Object position data:
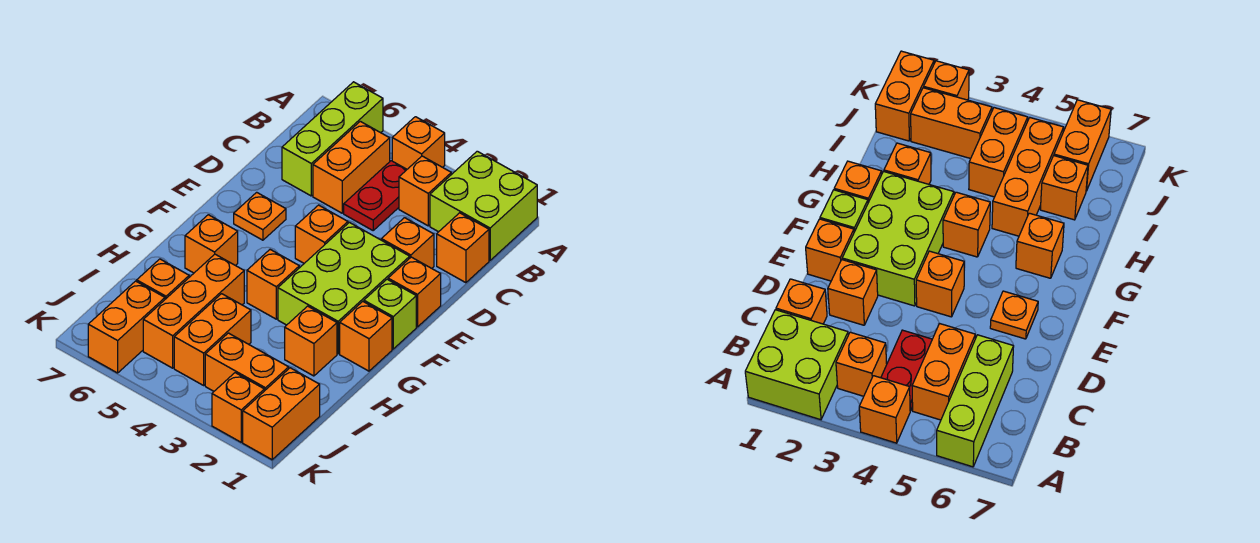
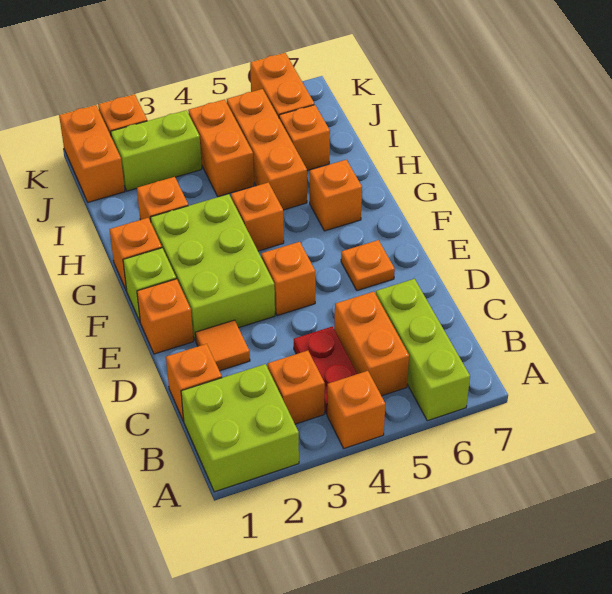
orange 1x1 brick [381,218,434,268] -> orange 1x1 tile [195,320,250,371]
orange 1x2 brick [205,333,289,391] -> lime 1x2 brick [111,110,202,191]

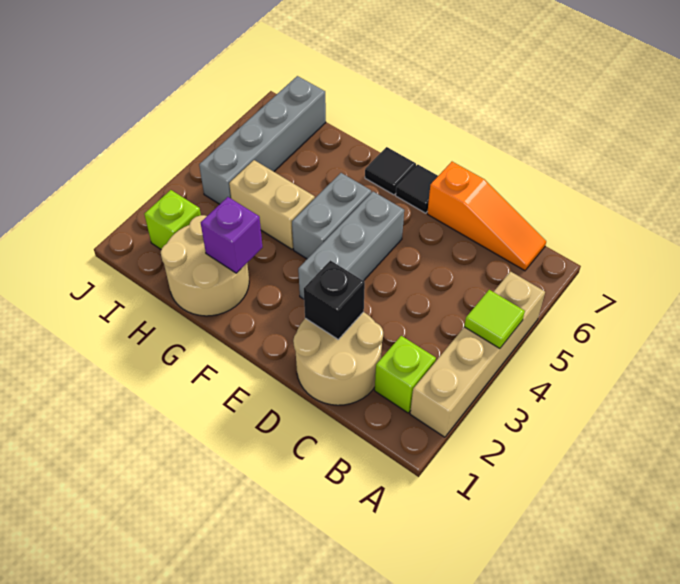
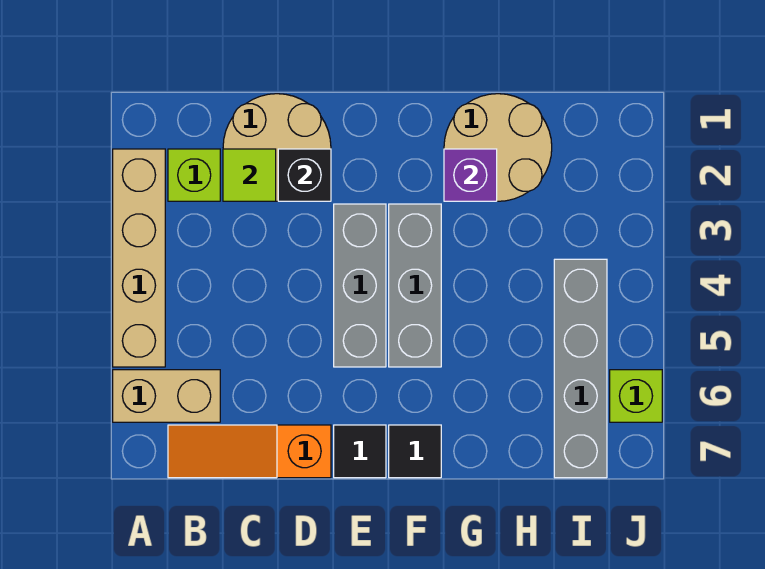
lime 1x1 tile [464,290,525,349] -> lime 1x1 tile moved to [223,149,276,201]
grey 1x2 brick [292,173,371,259] -> grey 1x3 brick [389,204,441,367]
tan 1x2 brick [229,160,315,249] -> tan 1x2 brick moved to [113,370,220,422]
lime 1x1 brick [144,190,201,249] -> lime 1x1 brick moved to [610,370,662,422]

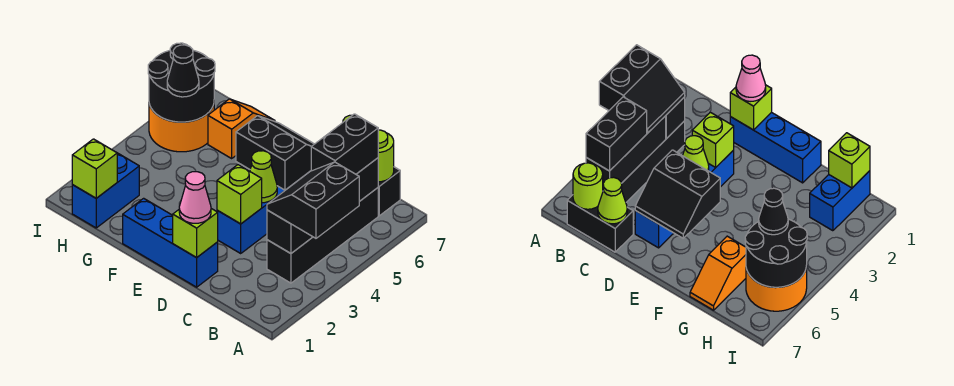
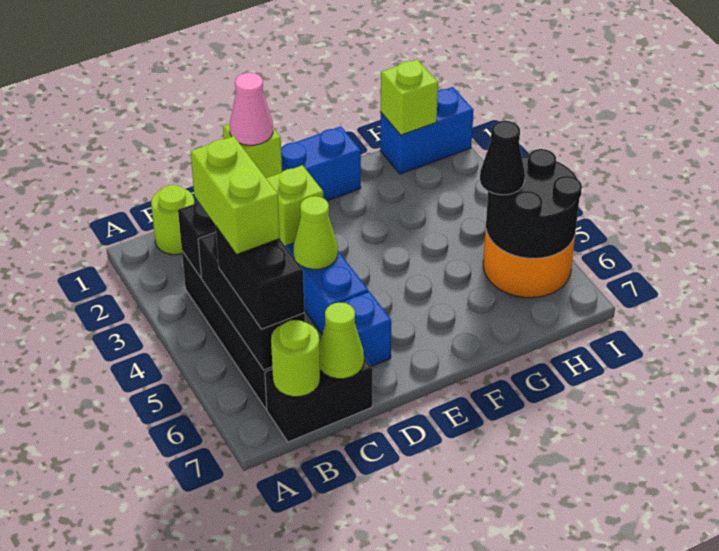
black 2x2 slope [267,162,359,238] -> none
none -> lime 1x1 round brick [151,185,195,255]
none -> lime 1x2 brick [191,136,280,254]
black 2x2 slope [236,116,314,190] -> none
orange 1x2 slope [208,99,275,158] -> none
blue 1x2 brick [72,153,139,228] -> blue 1x2 brick turned to [380,87,474,174]

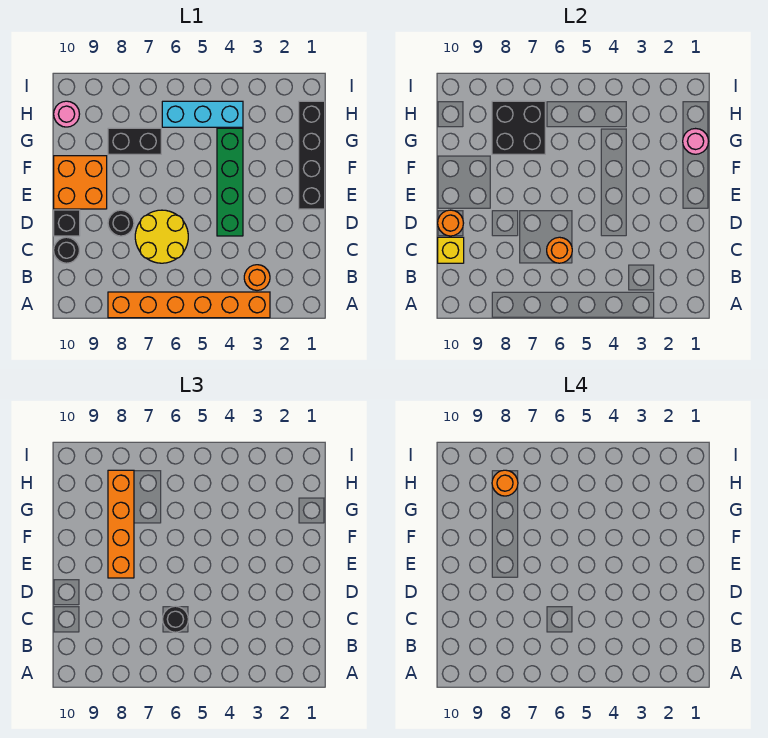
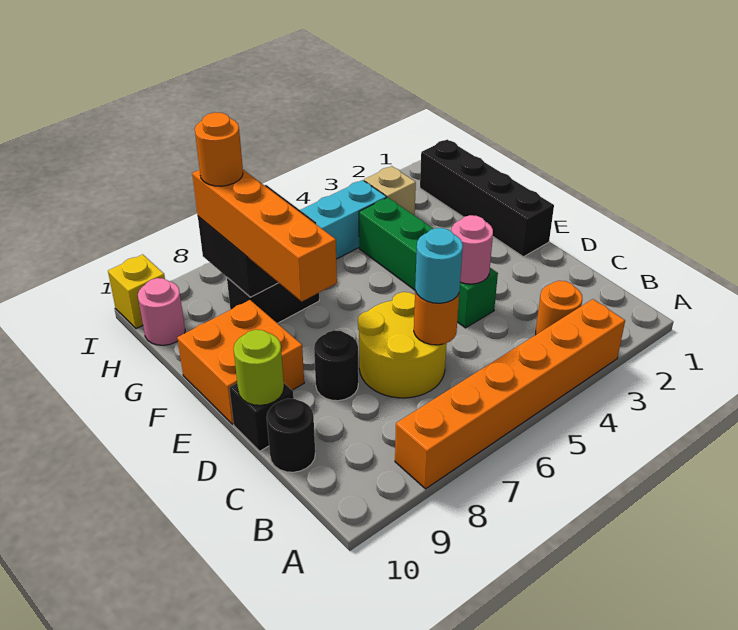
black 1x1 round brick [163,606,188,632] -> cyan 1x1 round brick [415,228,463,303]
yellow 1x1 brick [438,237,464,263] -> yellow 1x1 brick moved to [108,254,165,329]
orange 1x1 round brick [438,210,463,236] -> lime 1x1 round brick [234,330,284,405]
pink 1x1 round brick [683,129,708,154] -> pink 1x1 round brick moved to [452,215,493,284]
none -> tan 1x1 brick [364,166,416,216]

◆ **Exercise description**
Your copy should consist only of the lines from the one containing "black 2x2 slope [267,162,359,238] -> none" through the last line of the entries above, reproduced exactly, without pictures.

◆ **Solution to this task**
black 2x2 slope [267,162,359,238] -> none
none -> lime 1x1 round brick [151,185,195,255]
none -> lime 1x2 brick [191,136,280,254]
black 2x2 slope [236,116,314,190] -> none
orange 1x2 slope [208,99,275,158] -> none
blue 1x2 brick [72,153,139,228] -> blue 1x2 brick turned to [380,87,474,174]

black 1x1 round brick [163,606,188,632] -> cyan 1x1 round brick [415,228,463,303]
yellow 1x1 brick [438,237,464,263] -> yellow 1x1 brick moved to [108,254,165,329]
orange 1x1 round brick [438,210,463,236] -> lime 1x1 round brick [234,330,284,405]
pink 1x1 round brick [683,129,708,154] -> pink 1x1 round brick moved to [452,215,493,284]
none -> tan 1x1 brick [364,166,416,216]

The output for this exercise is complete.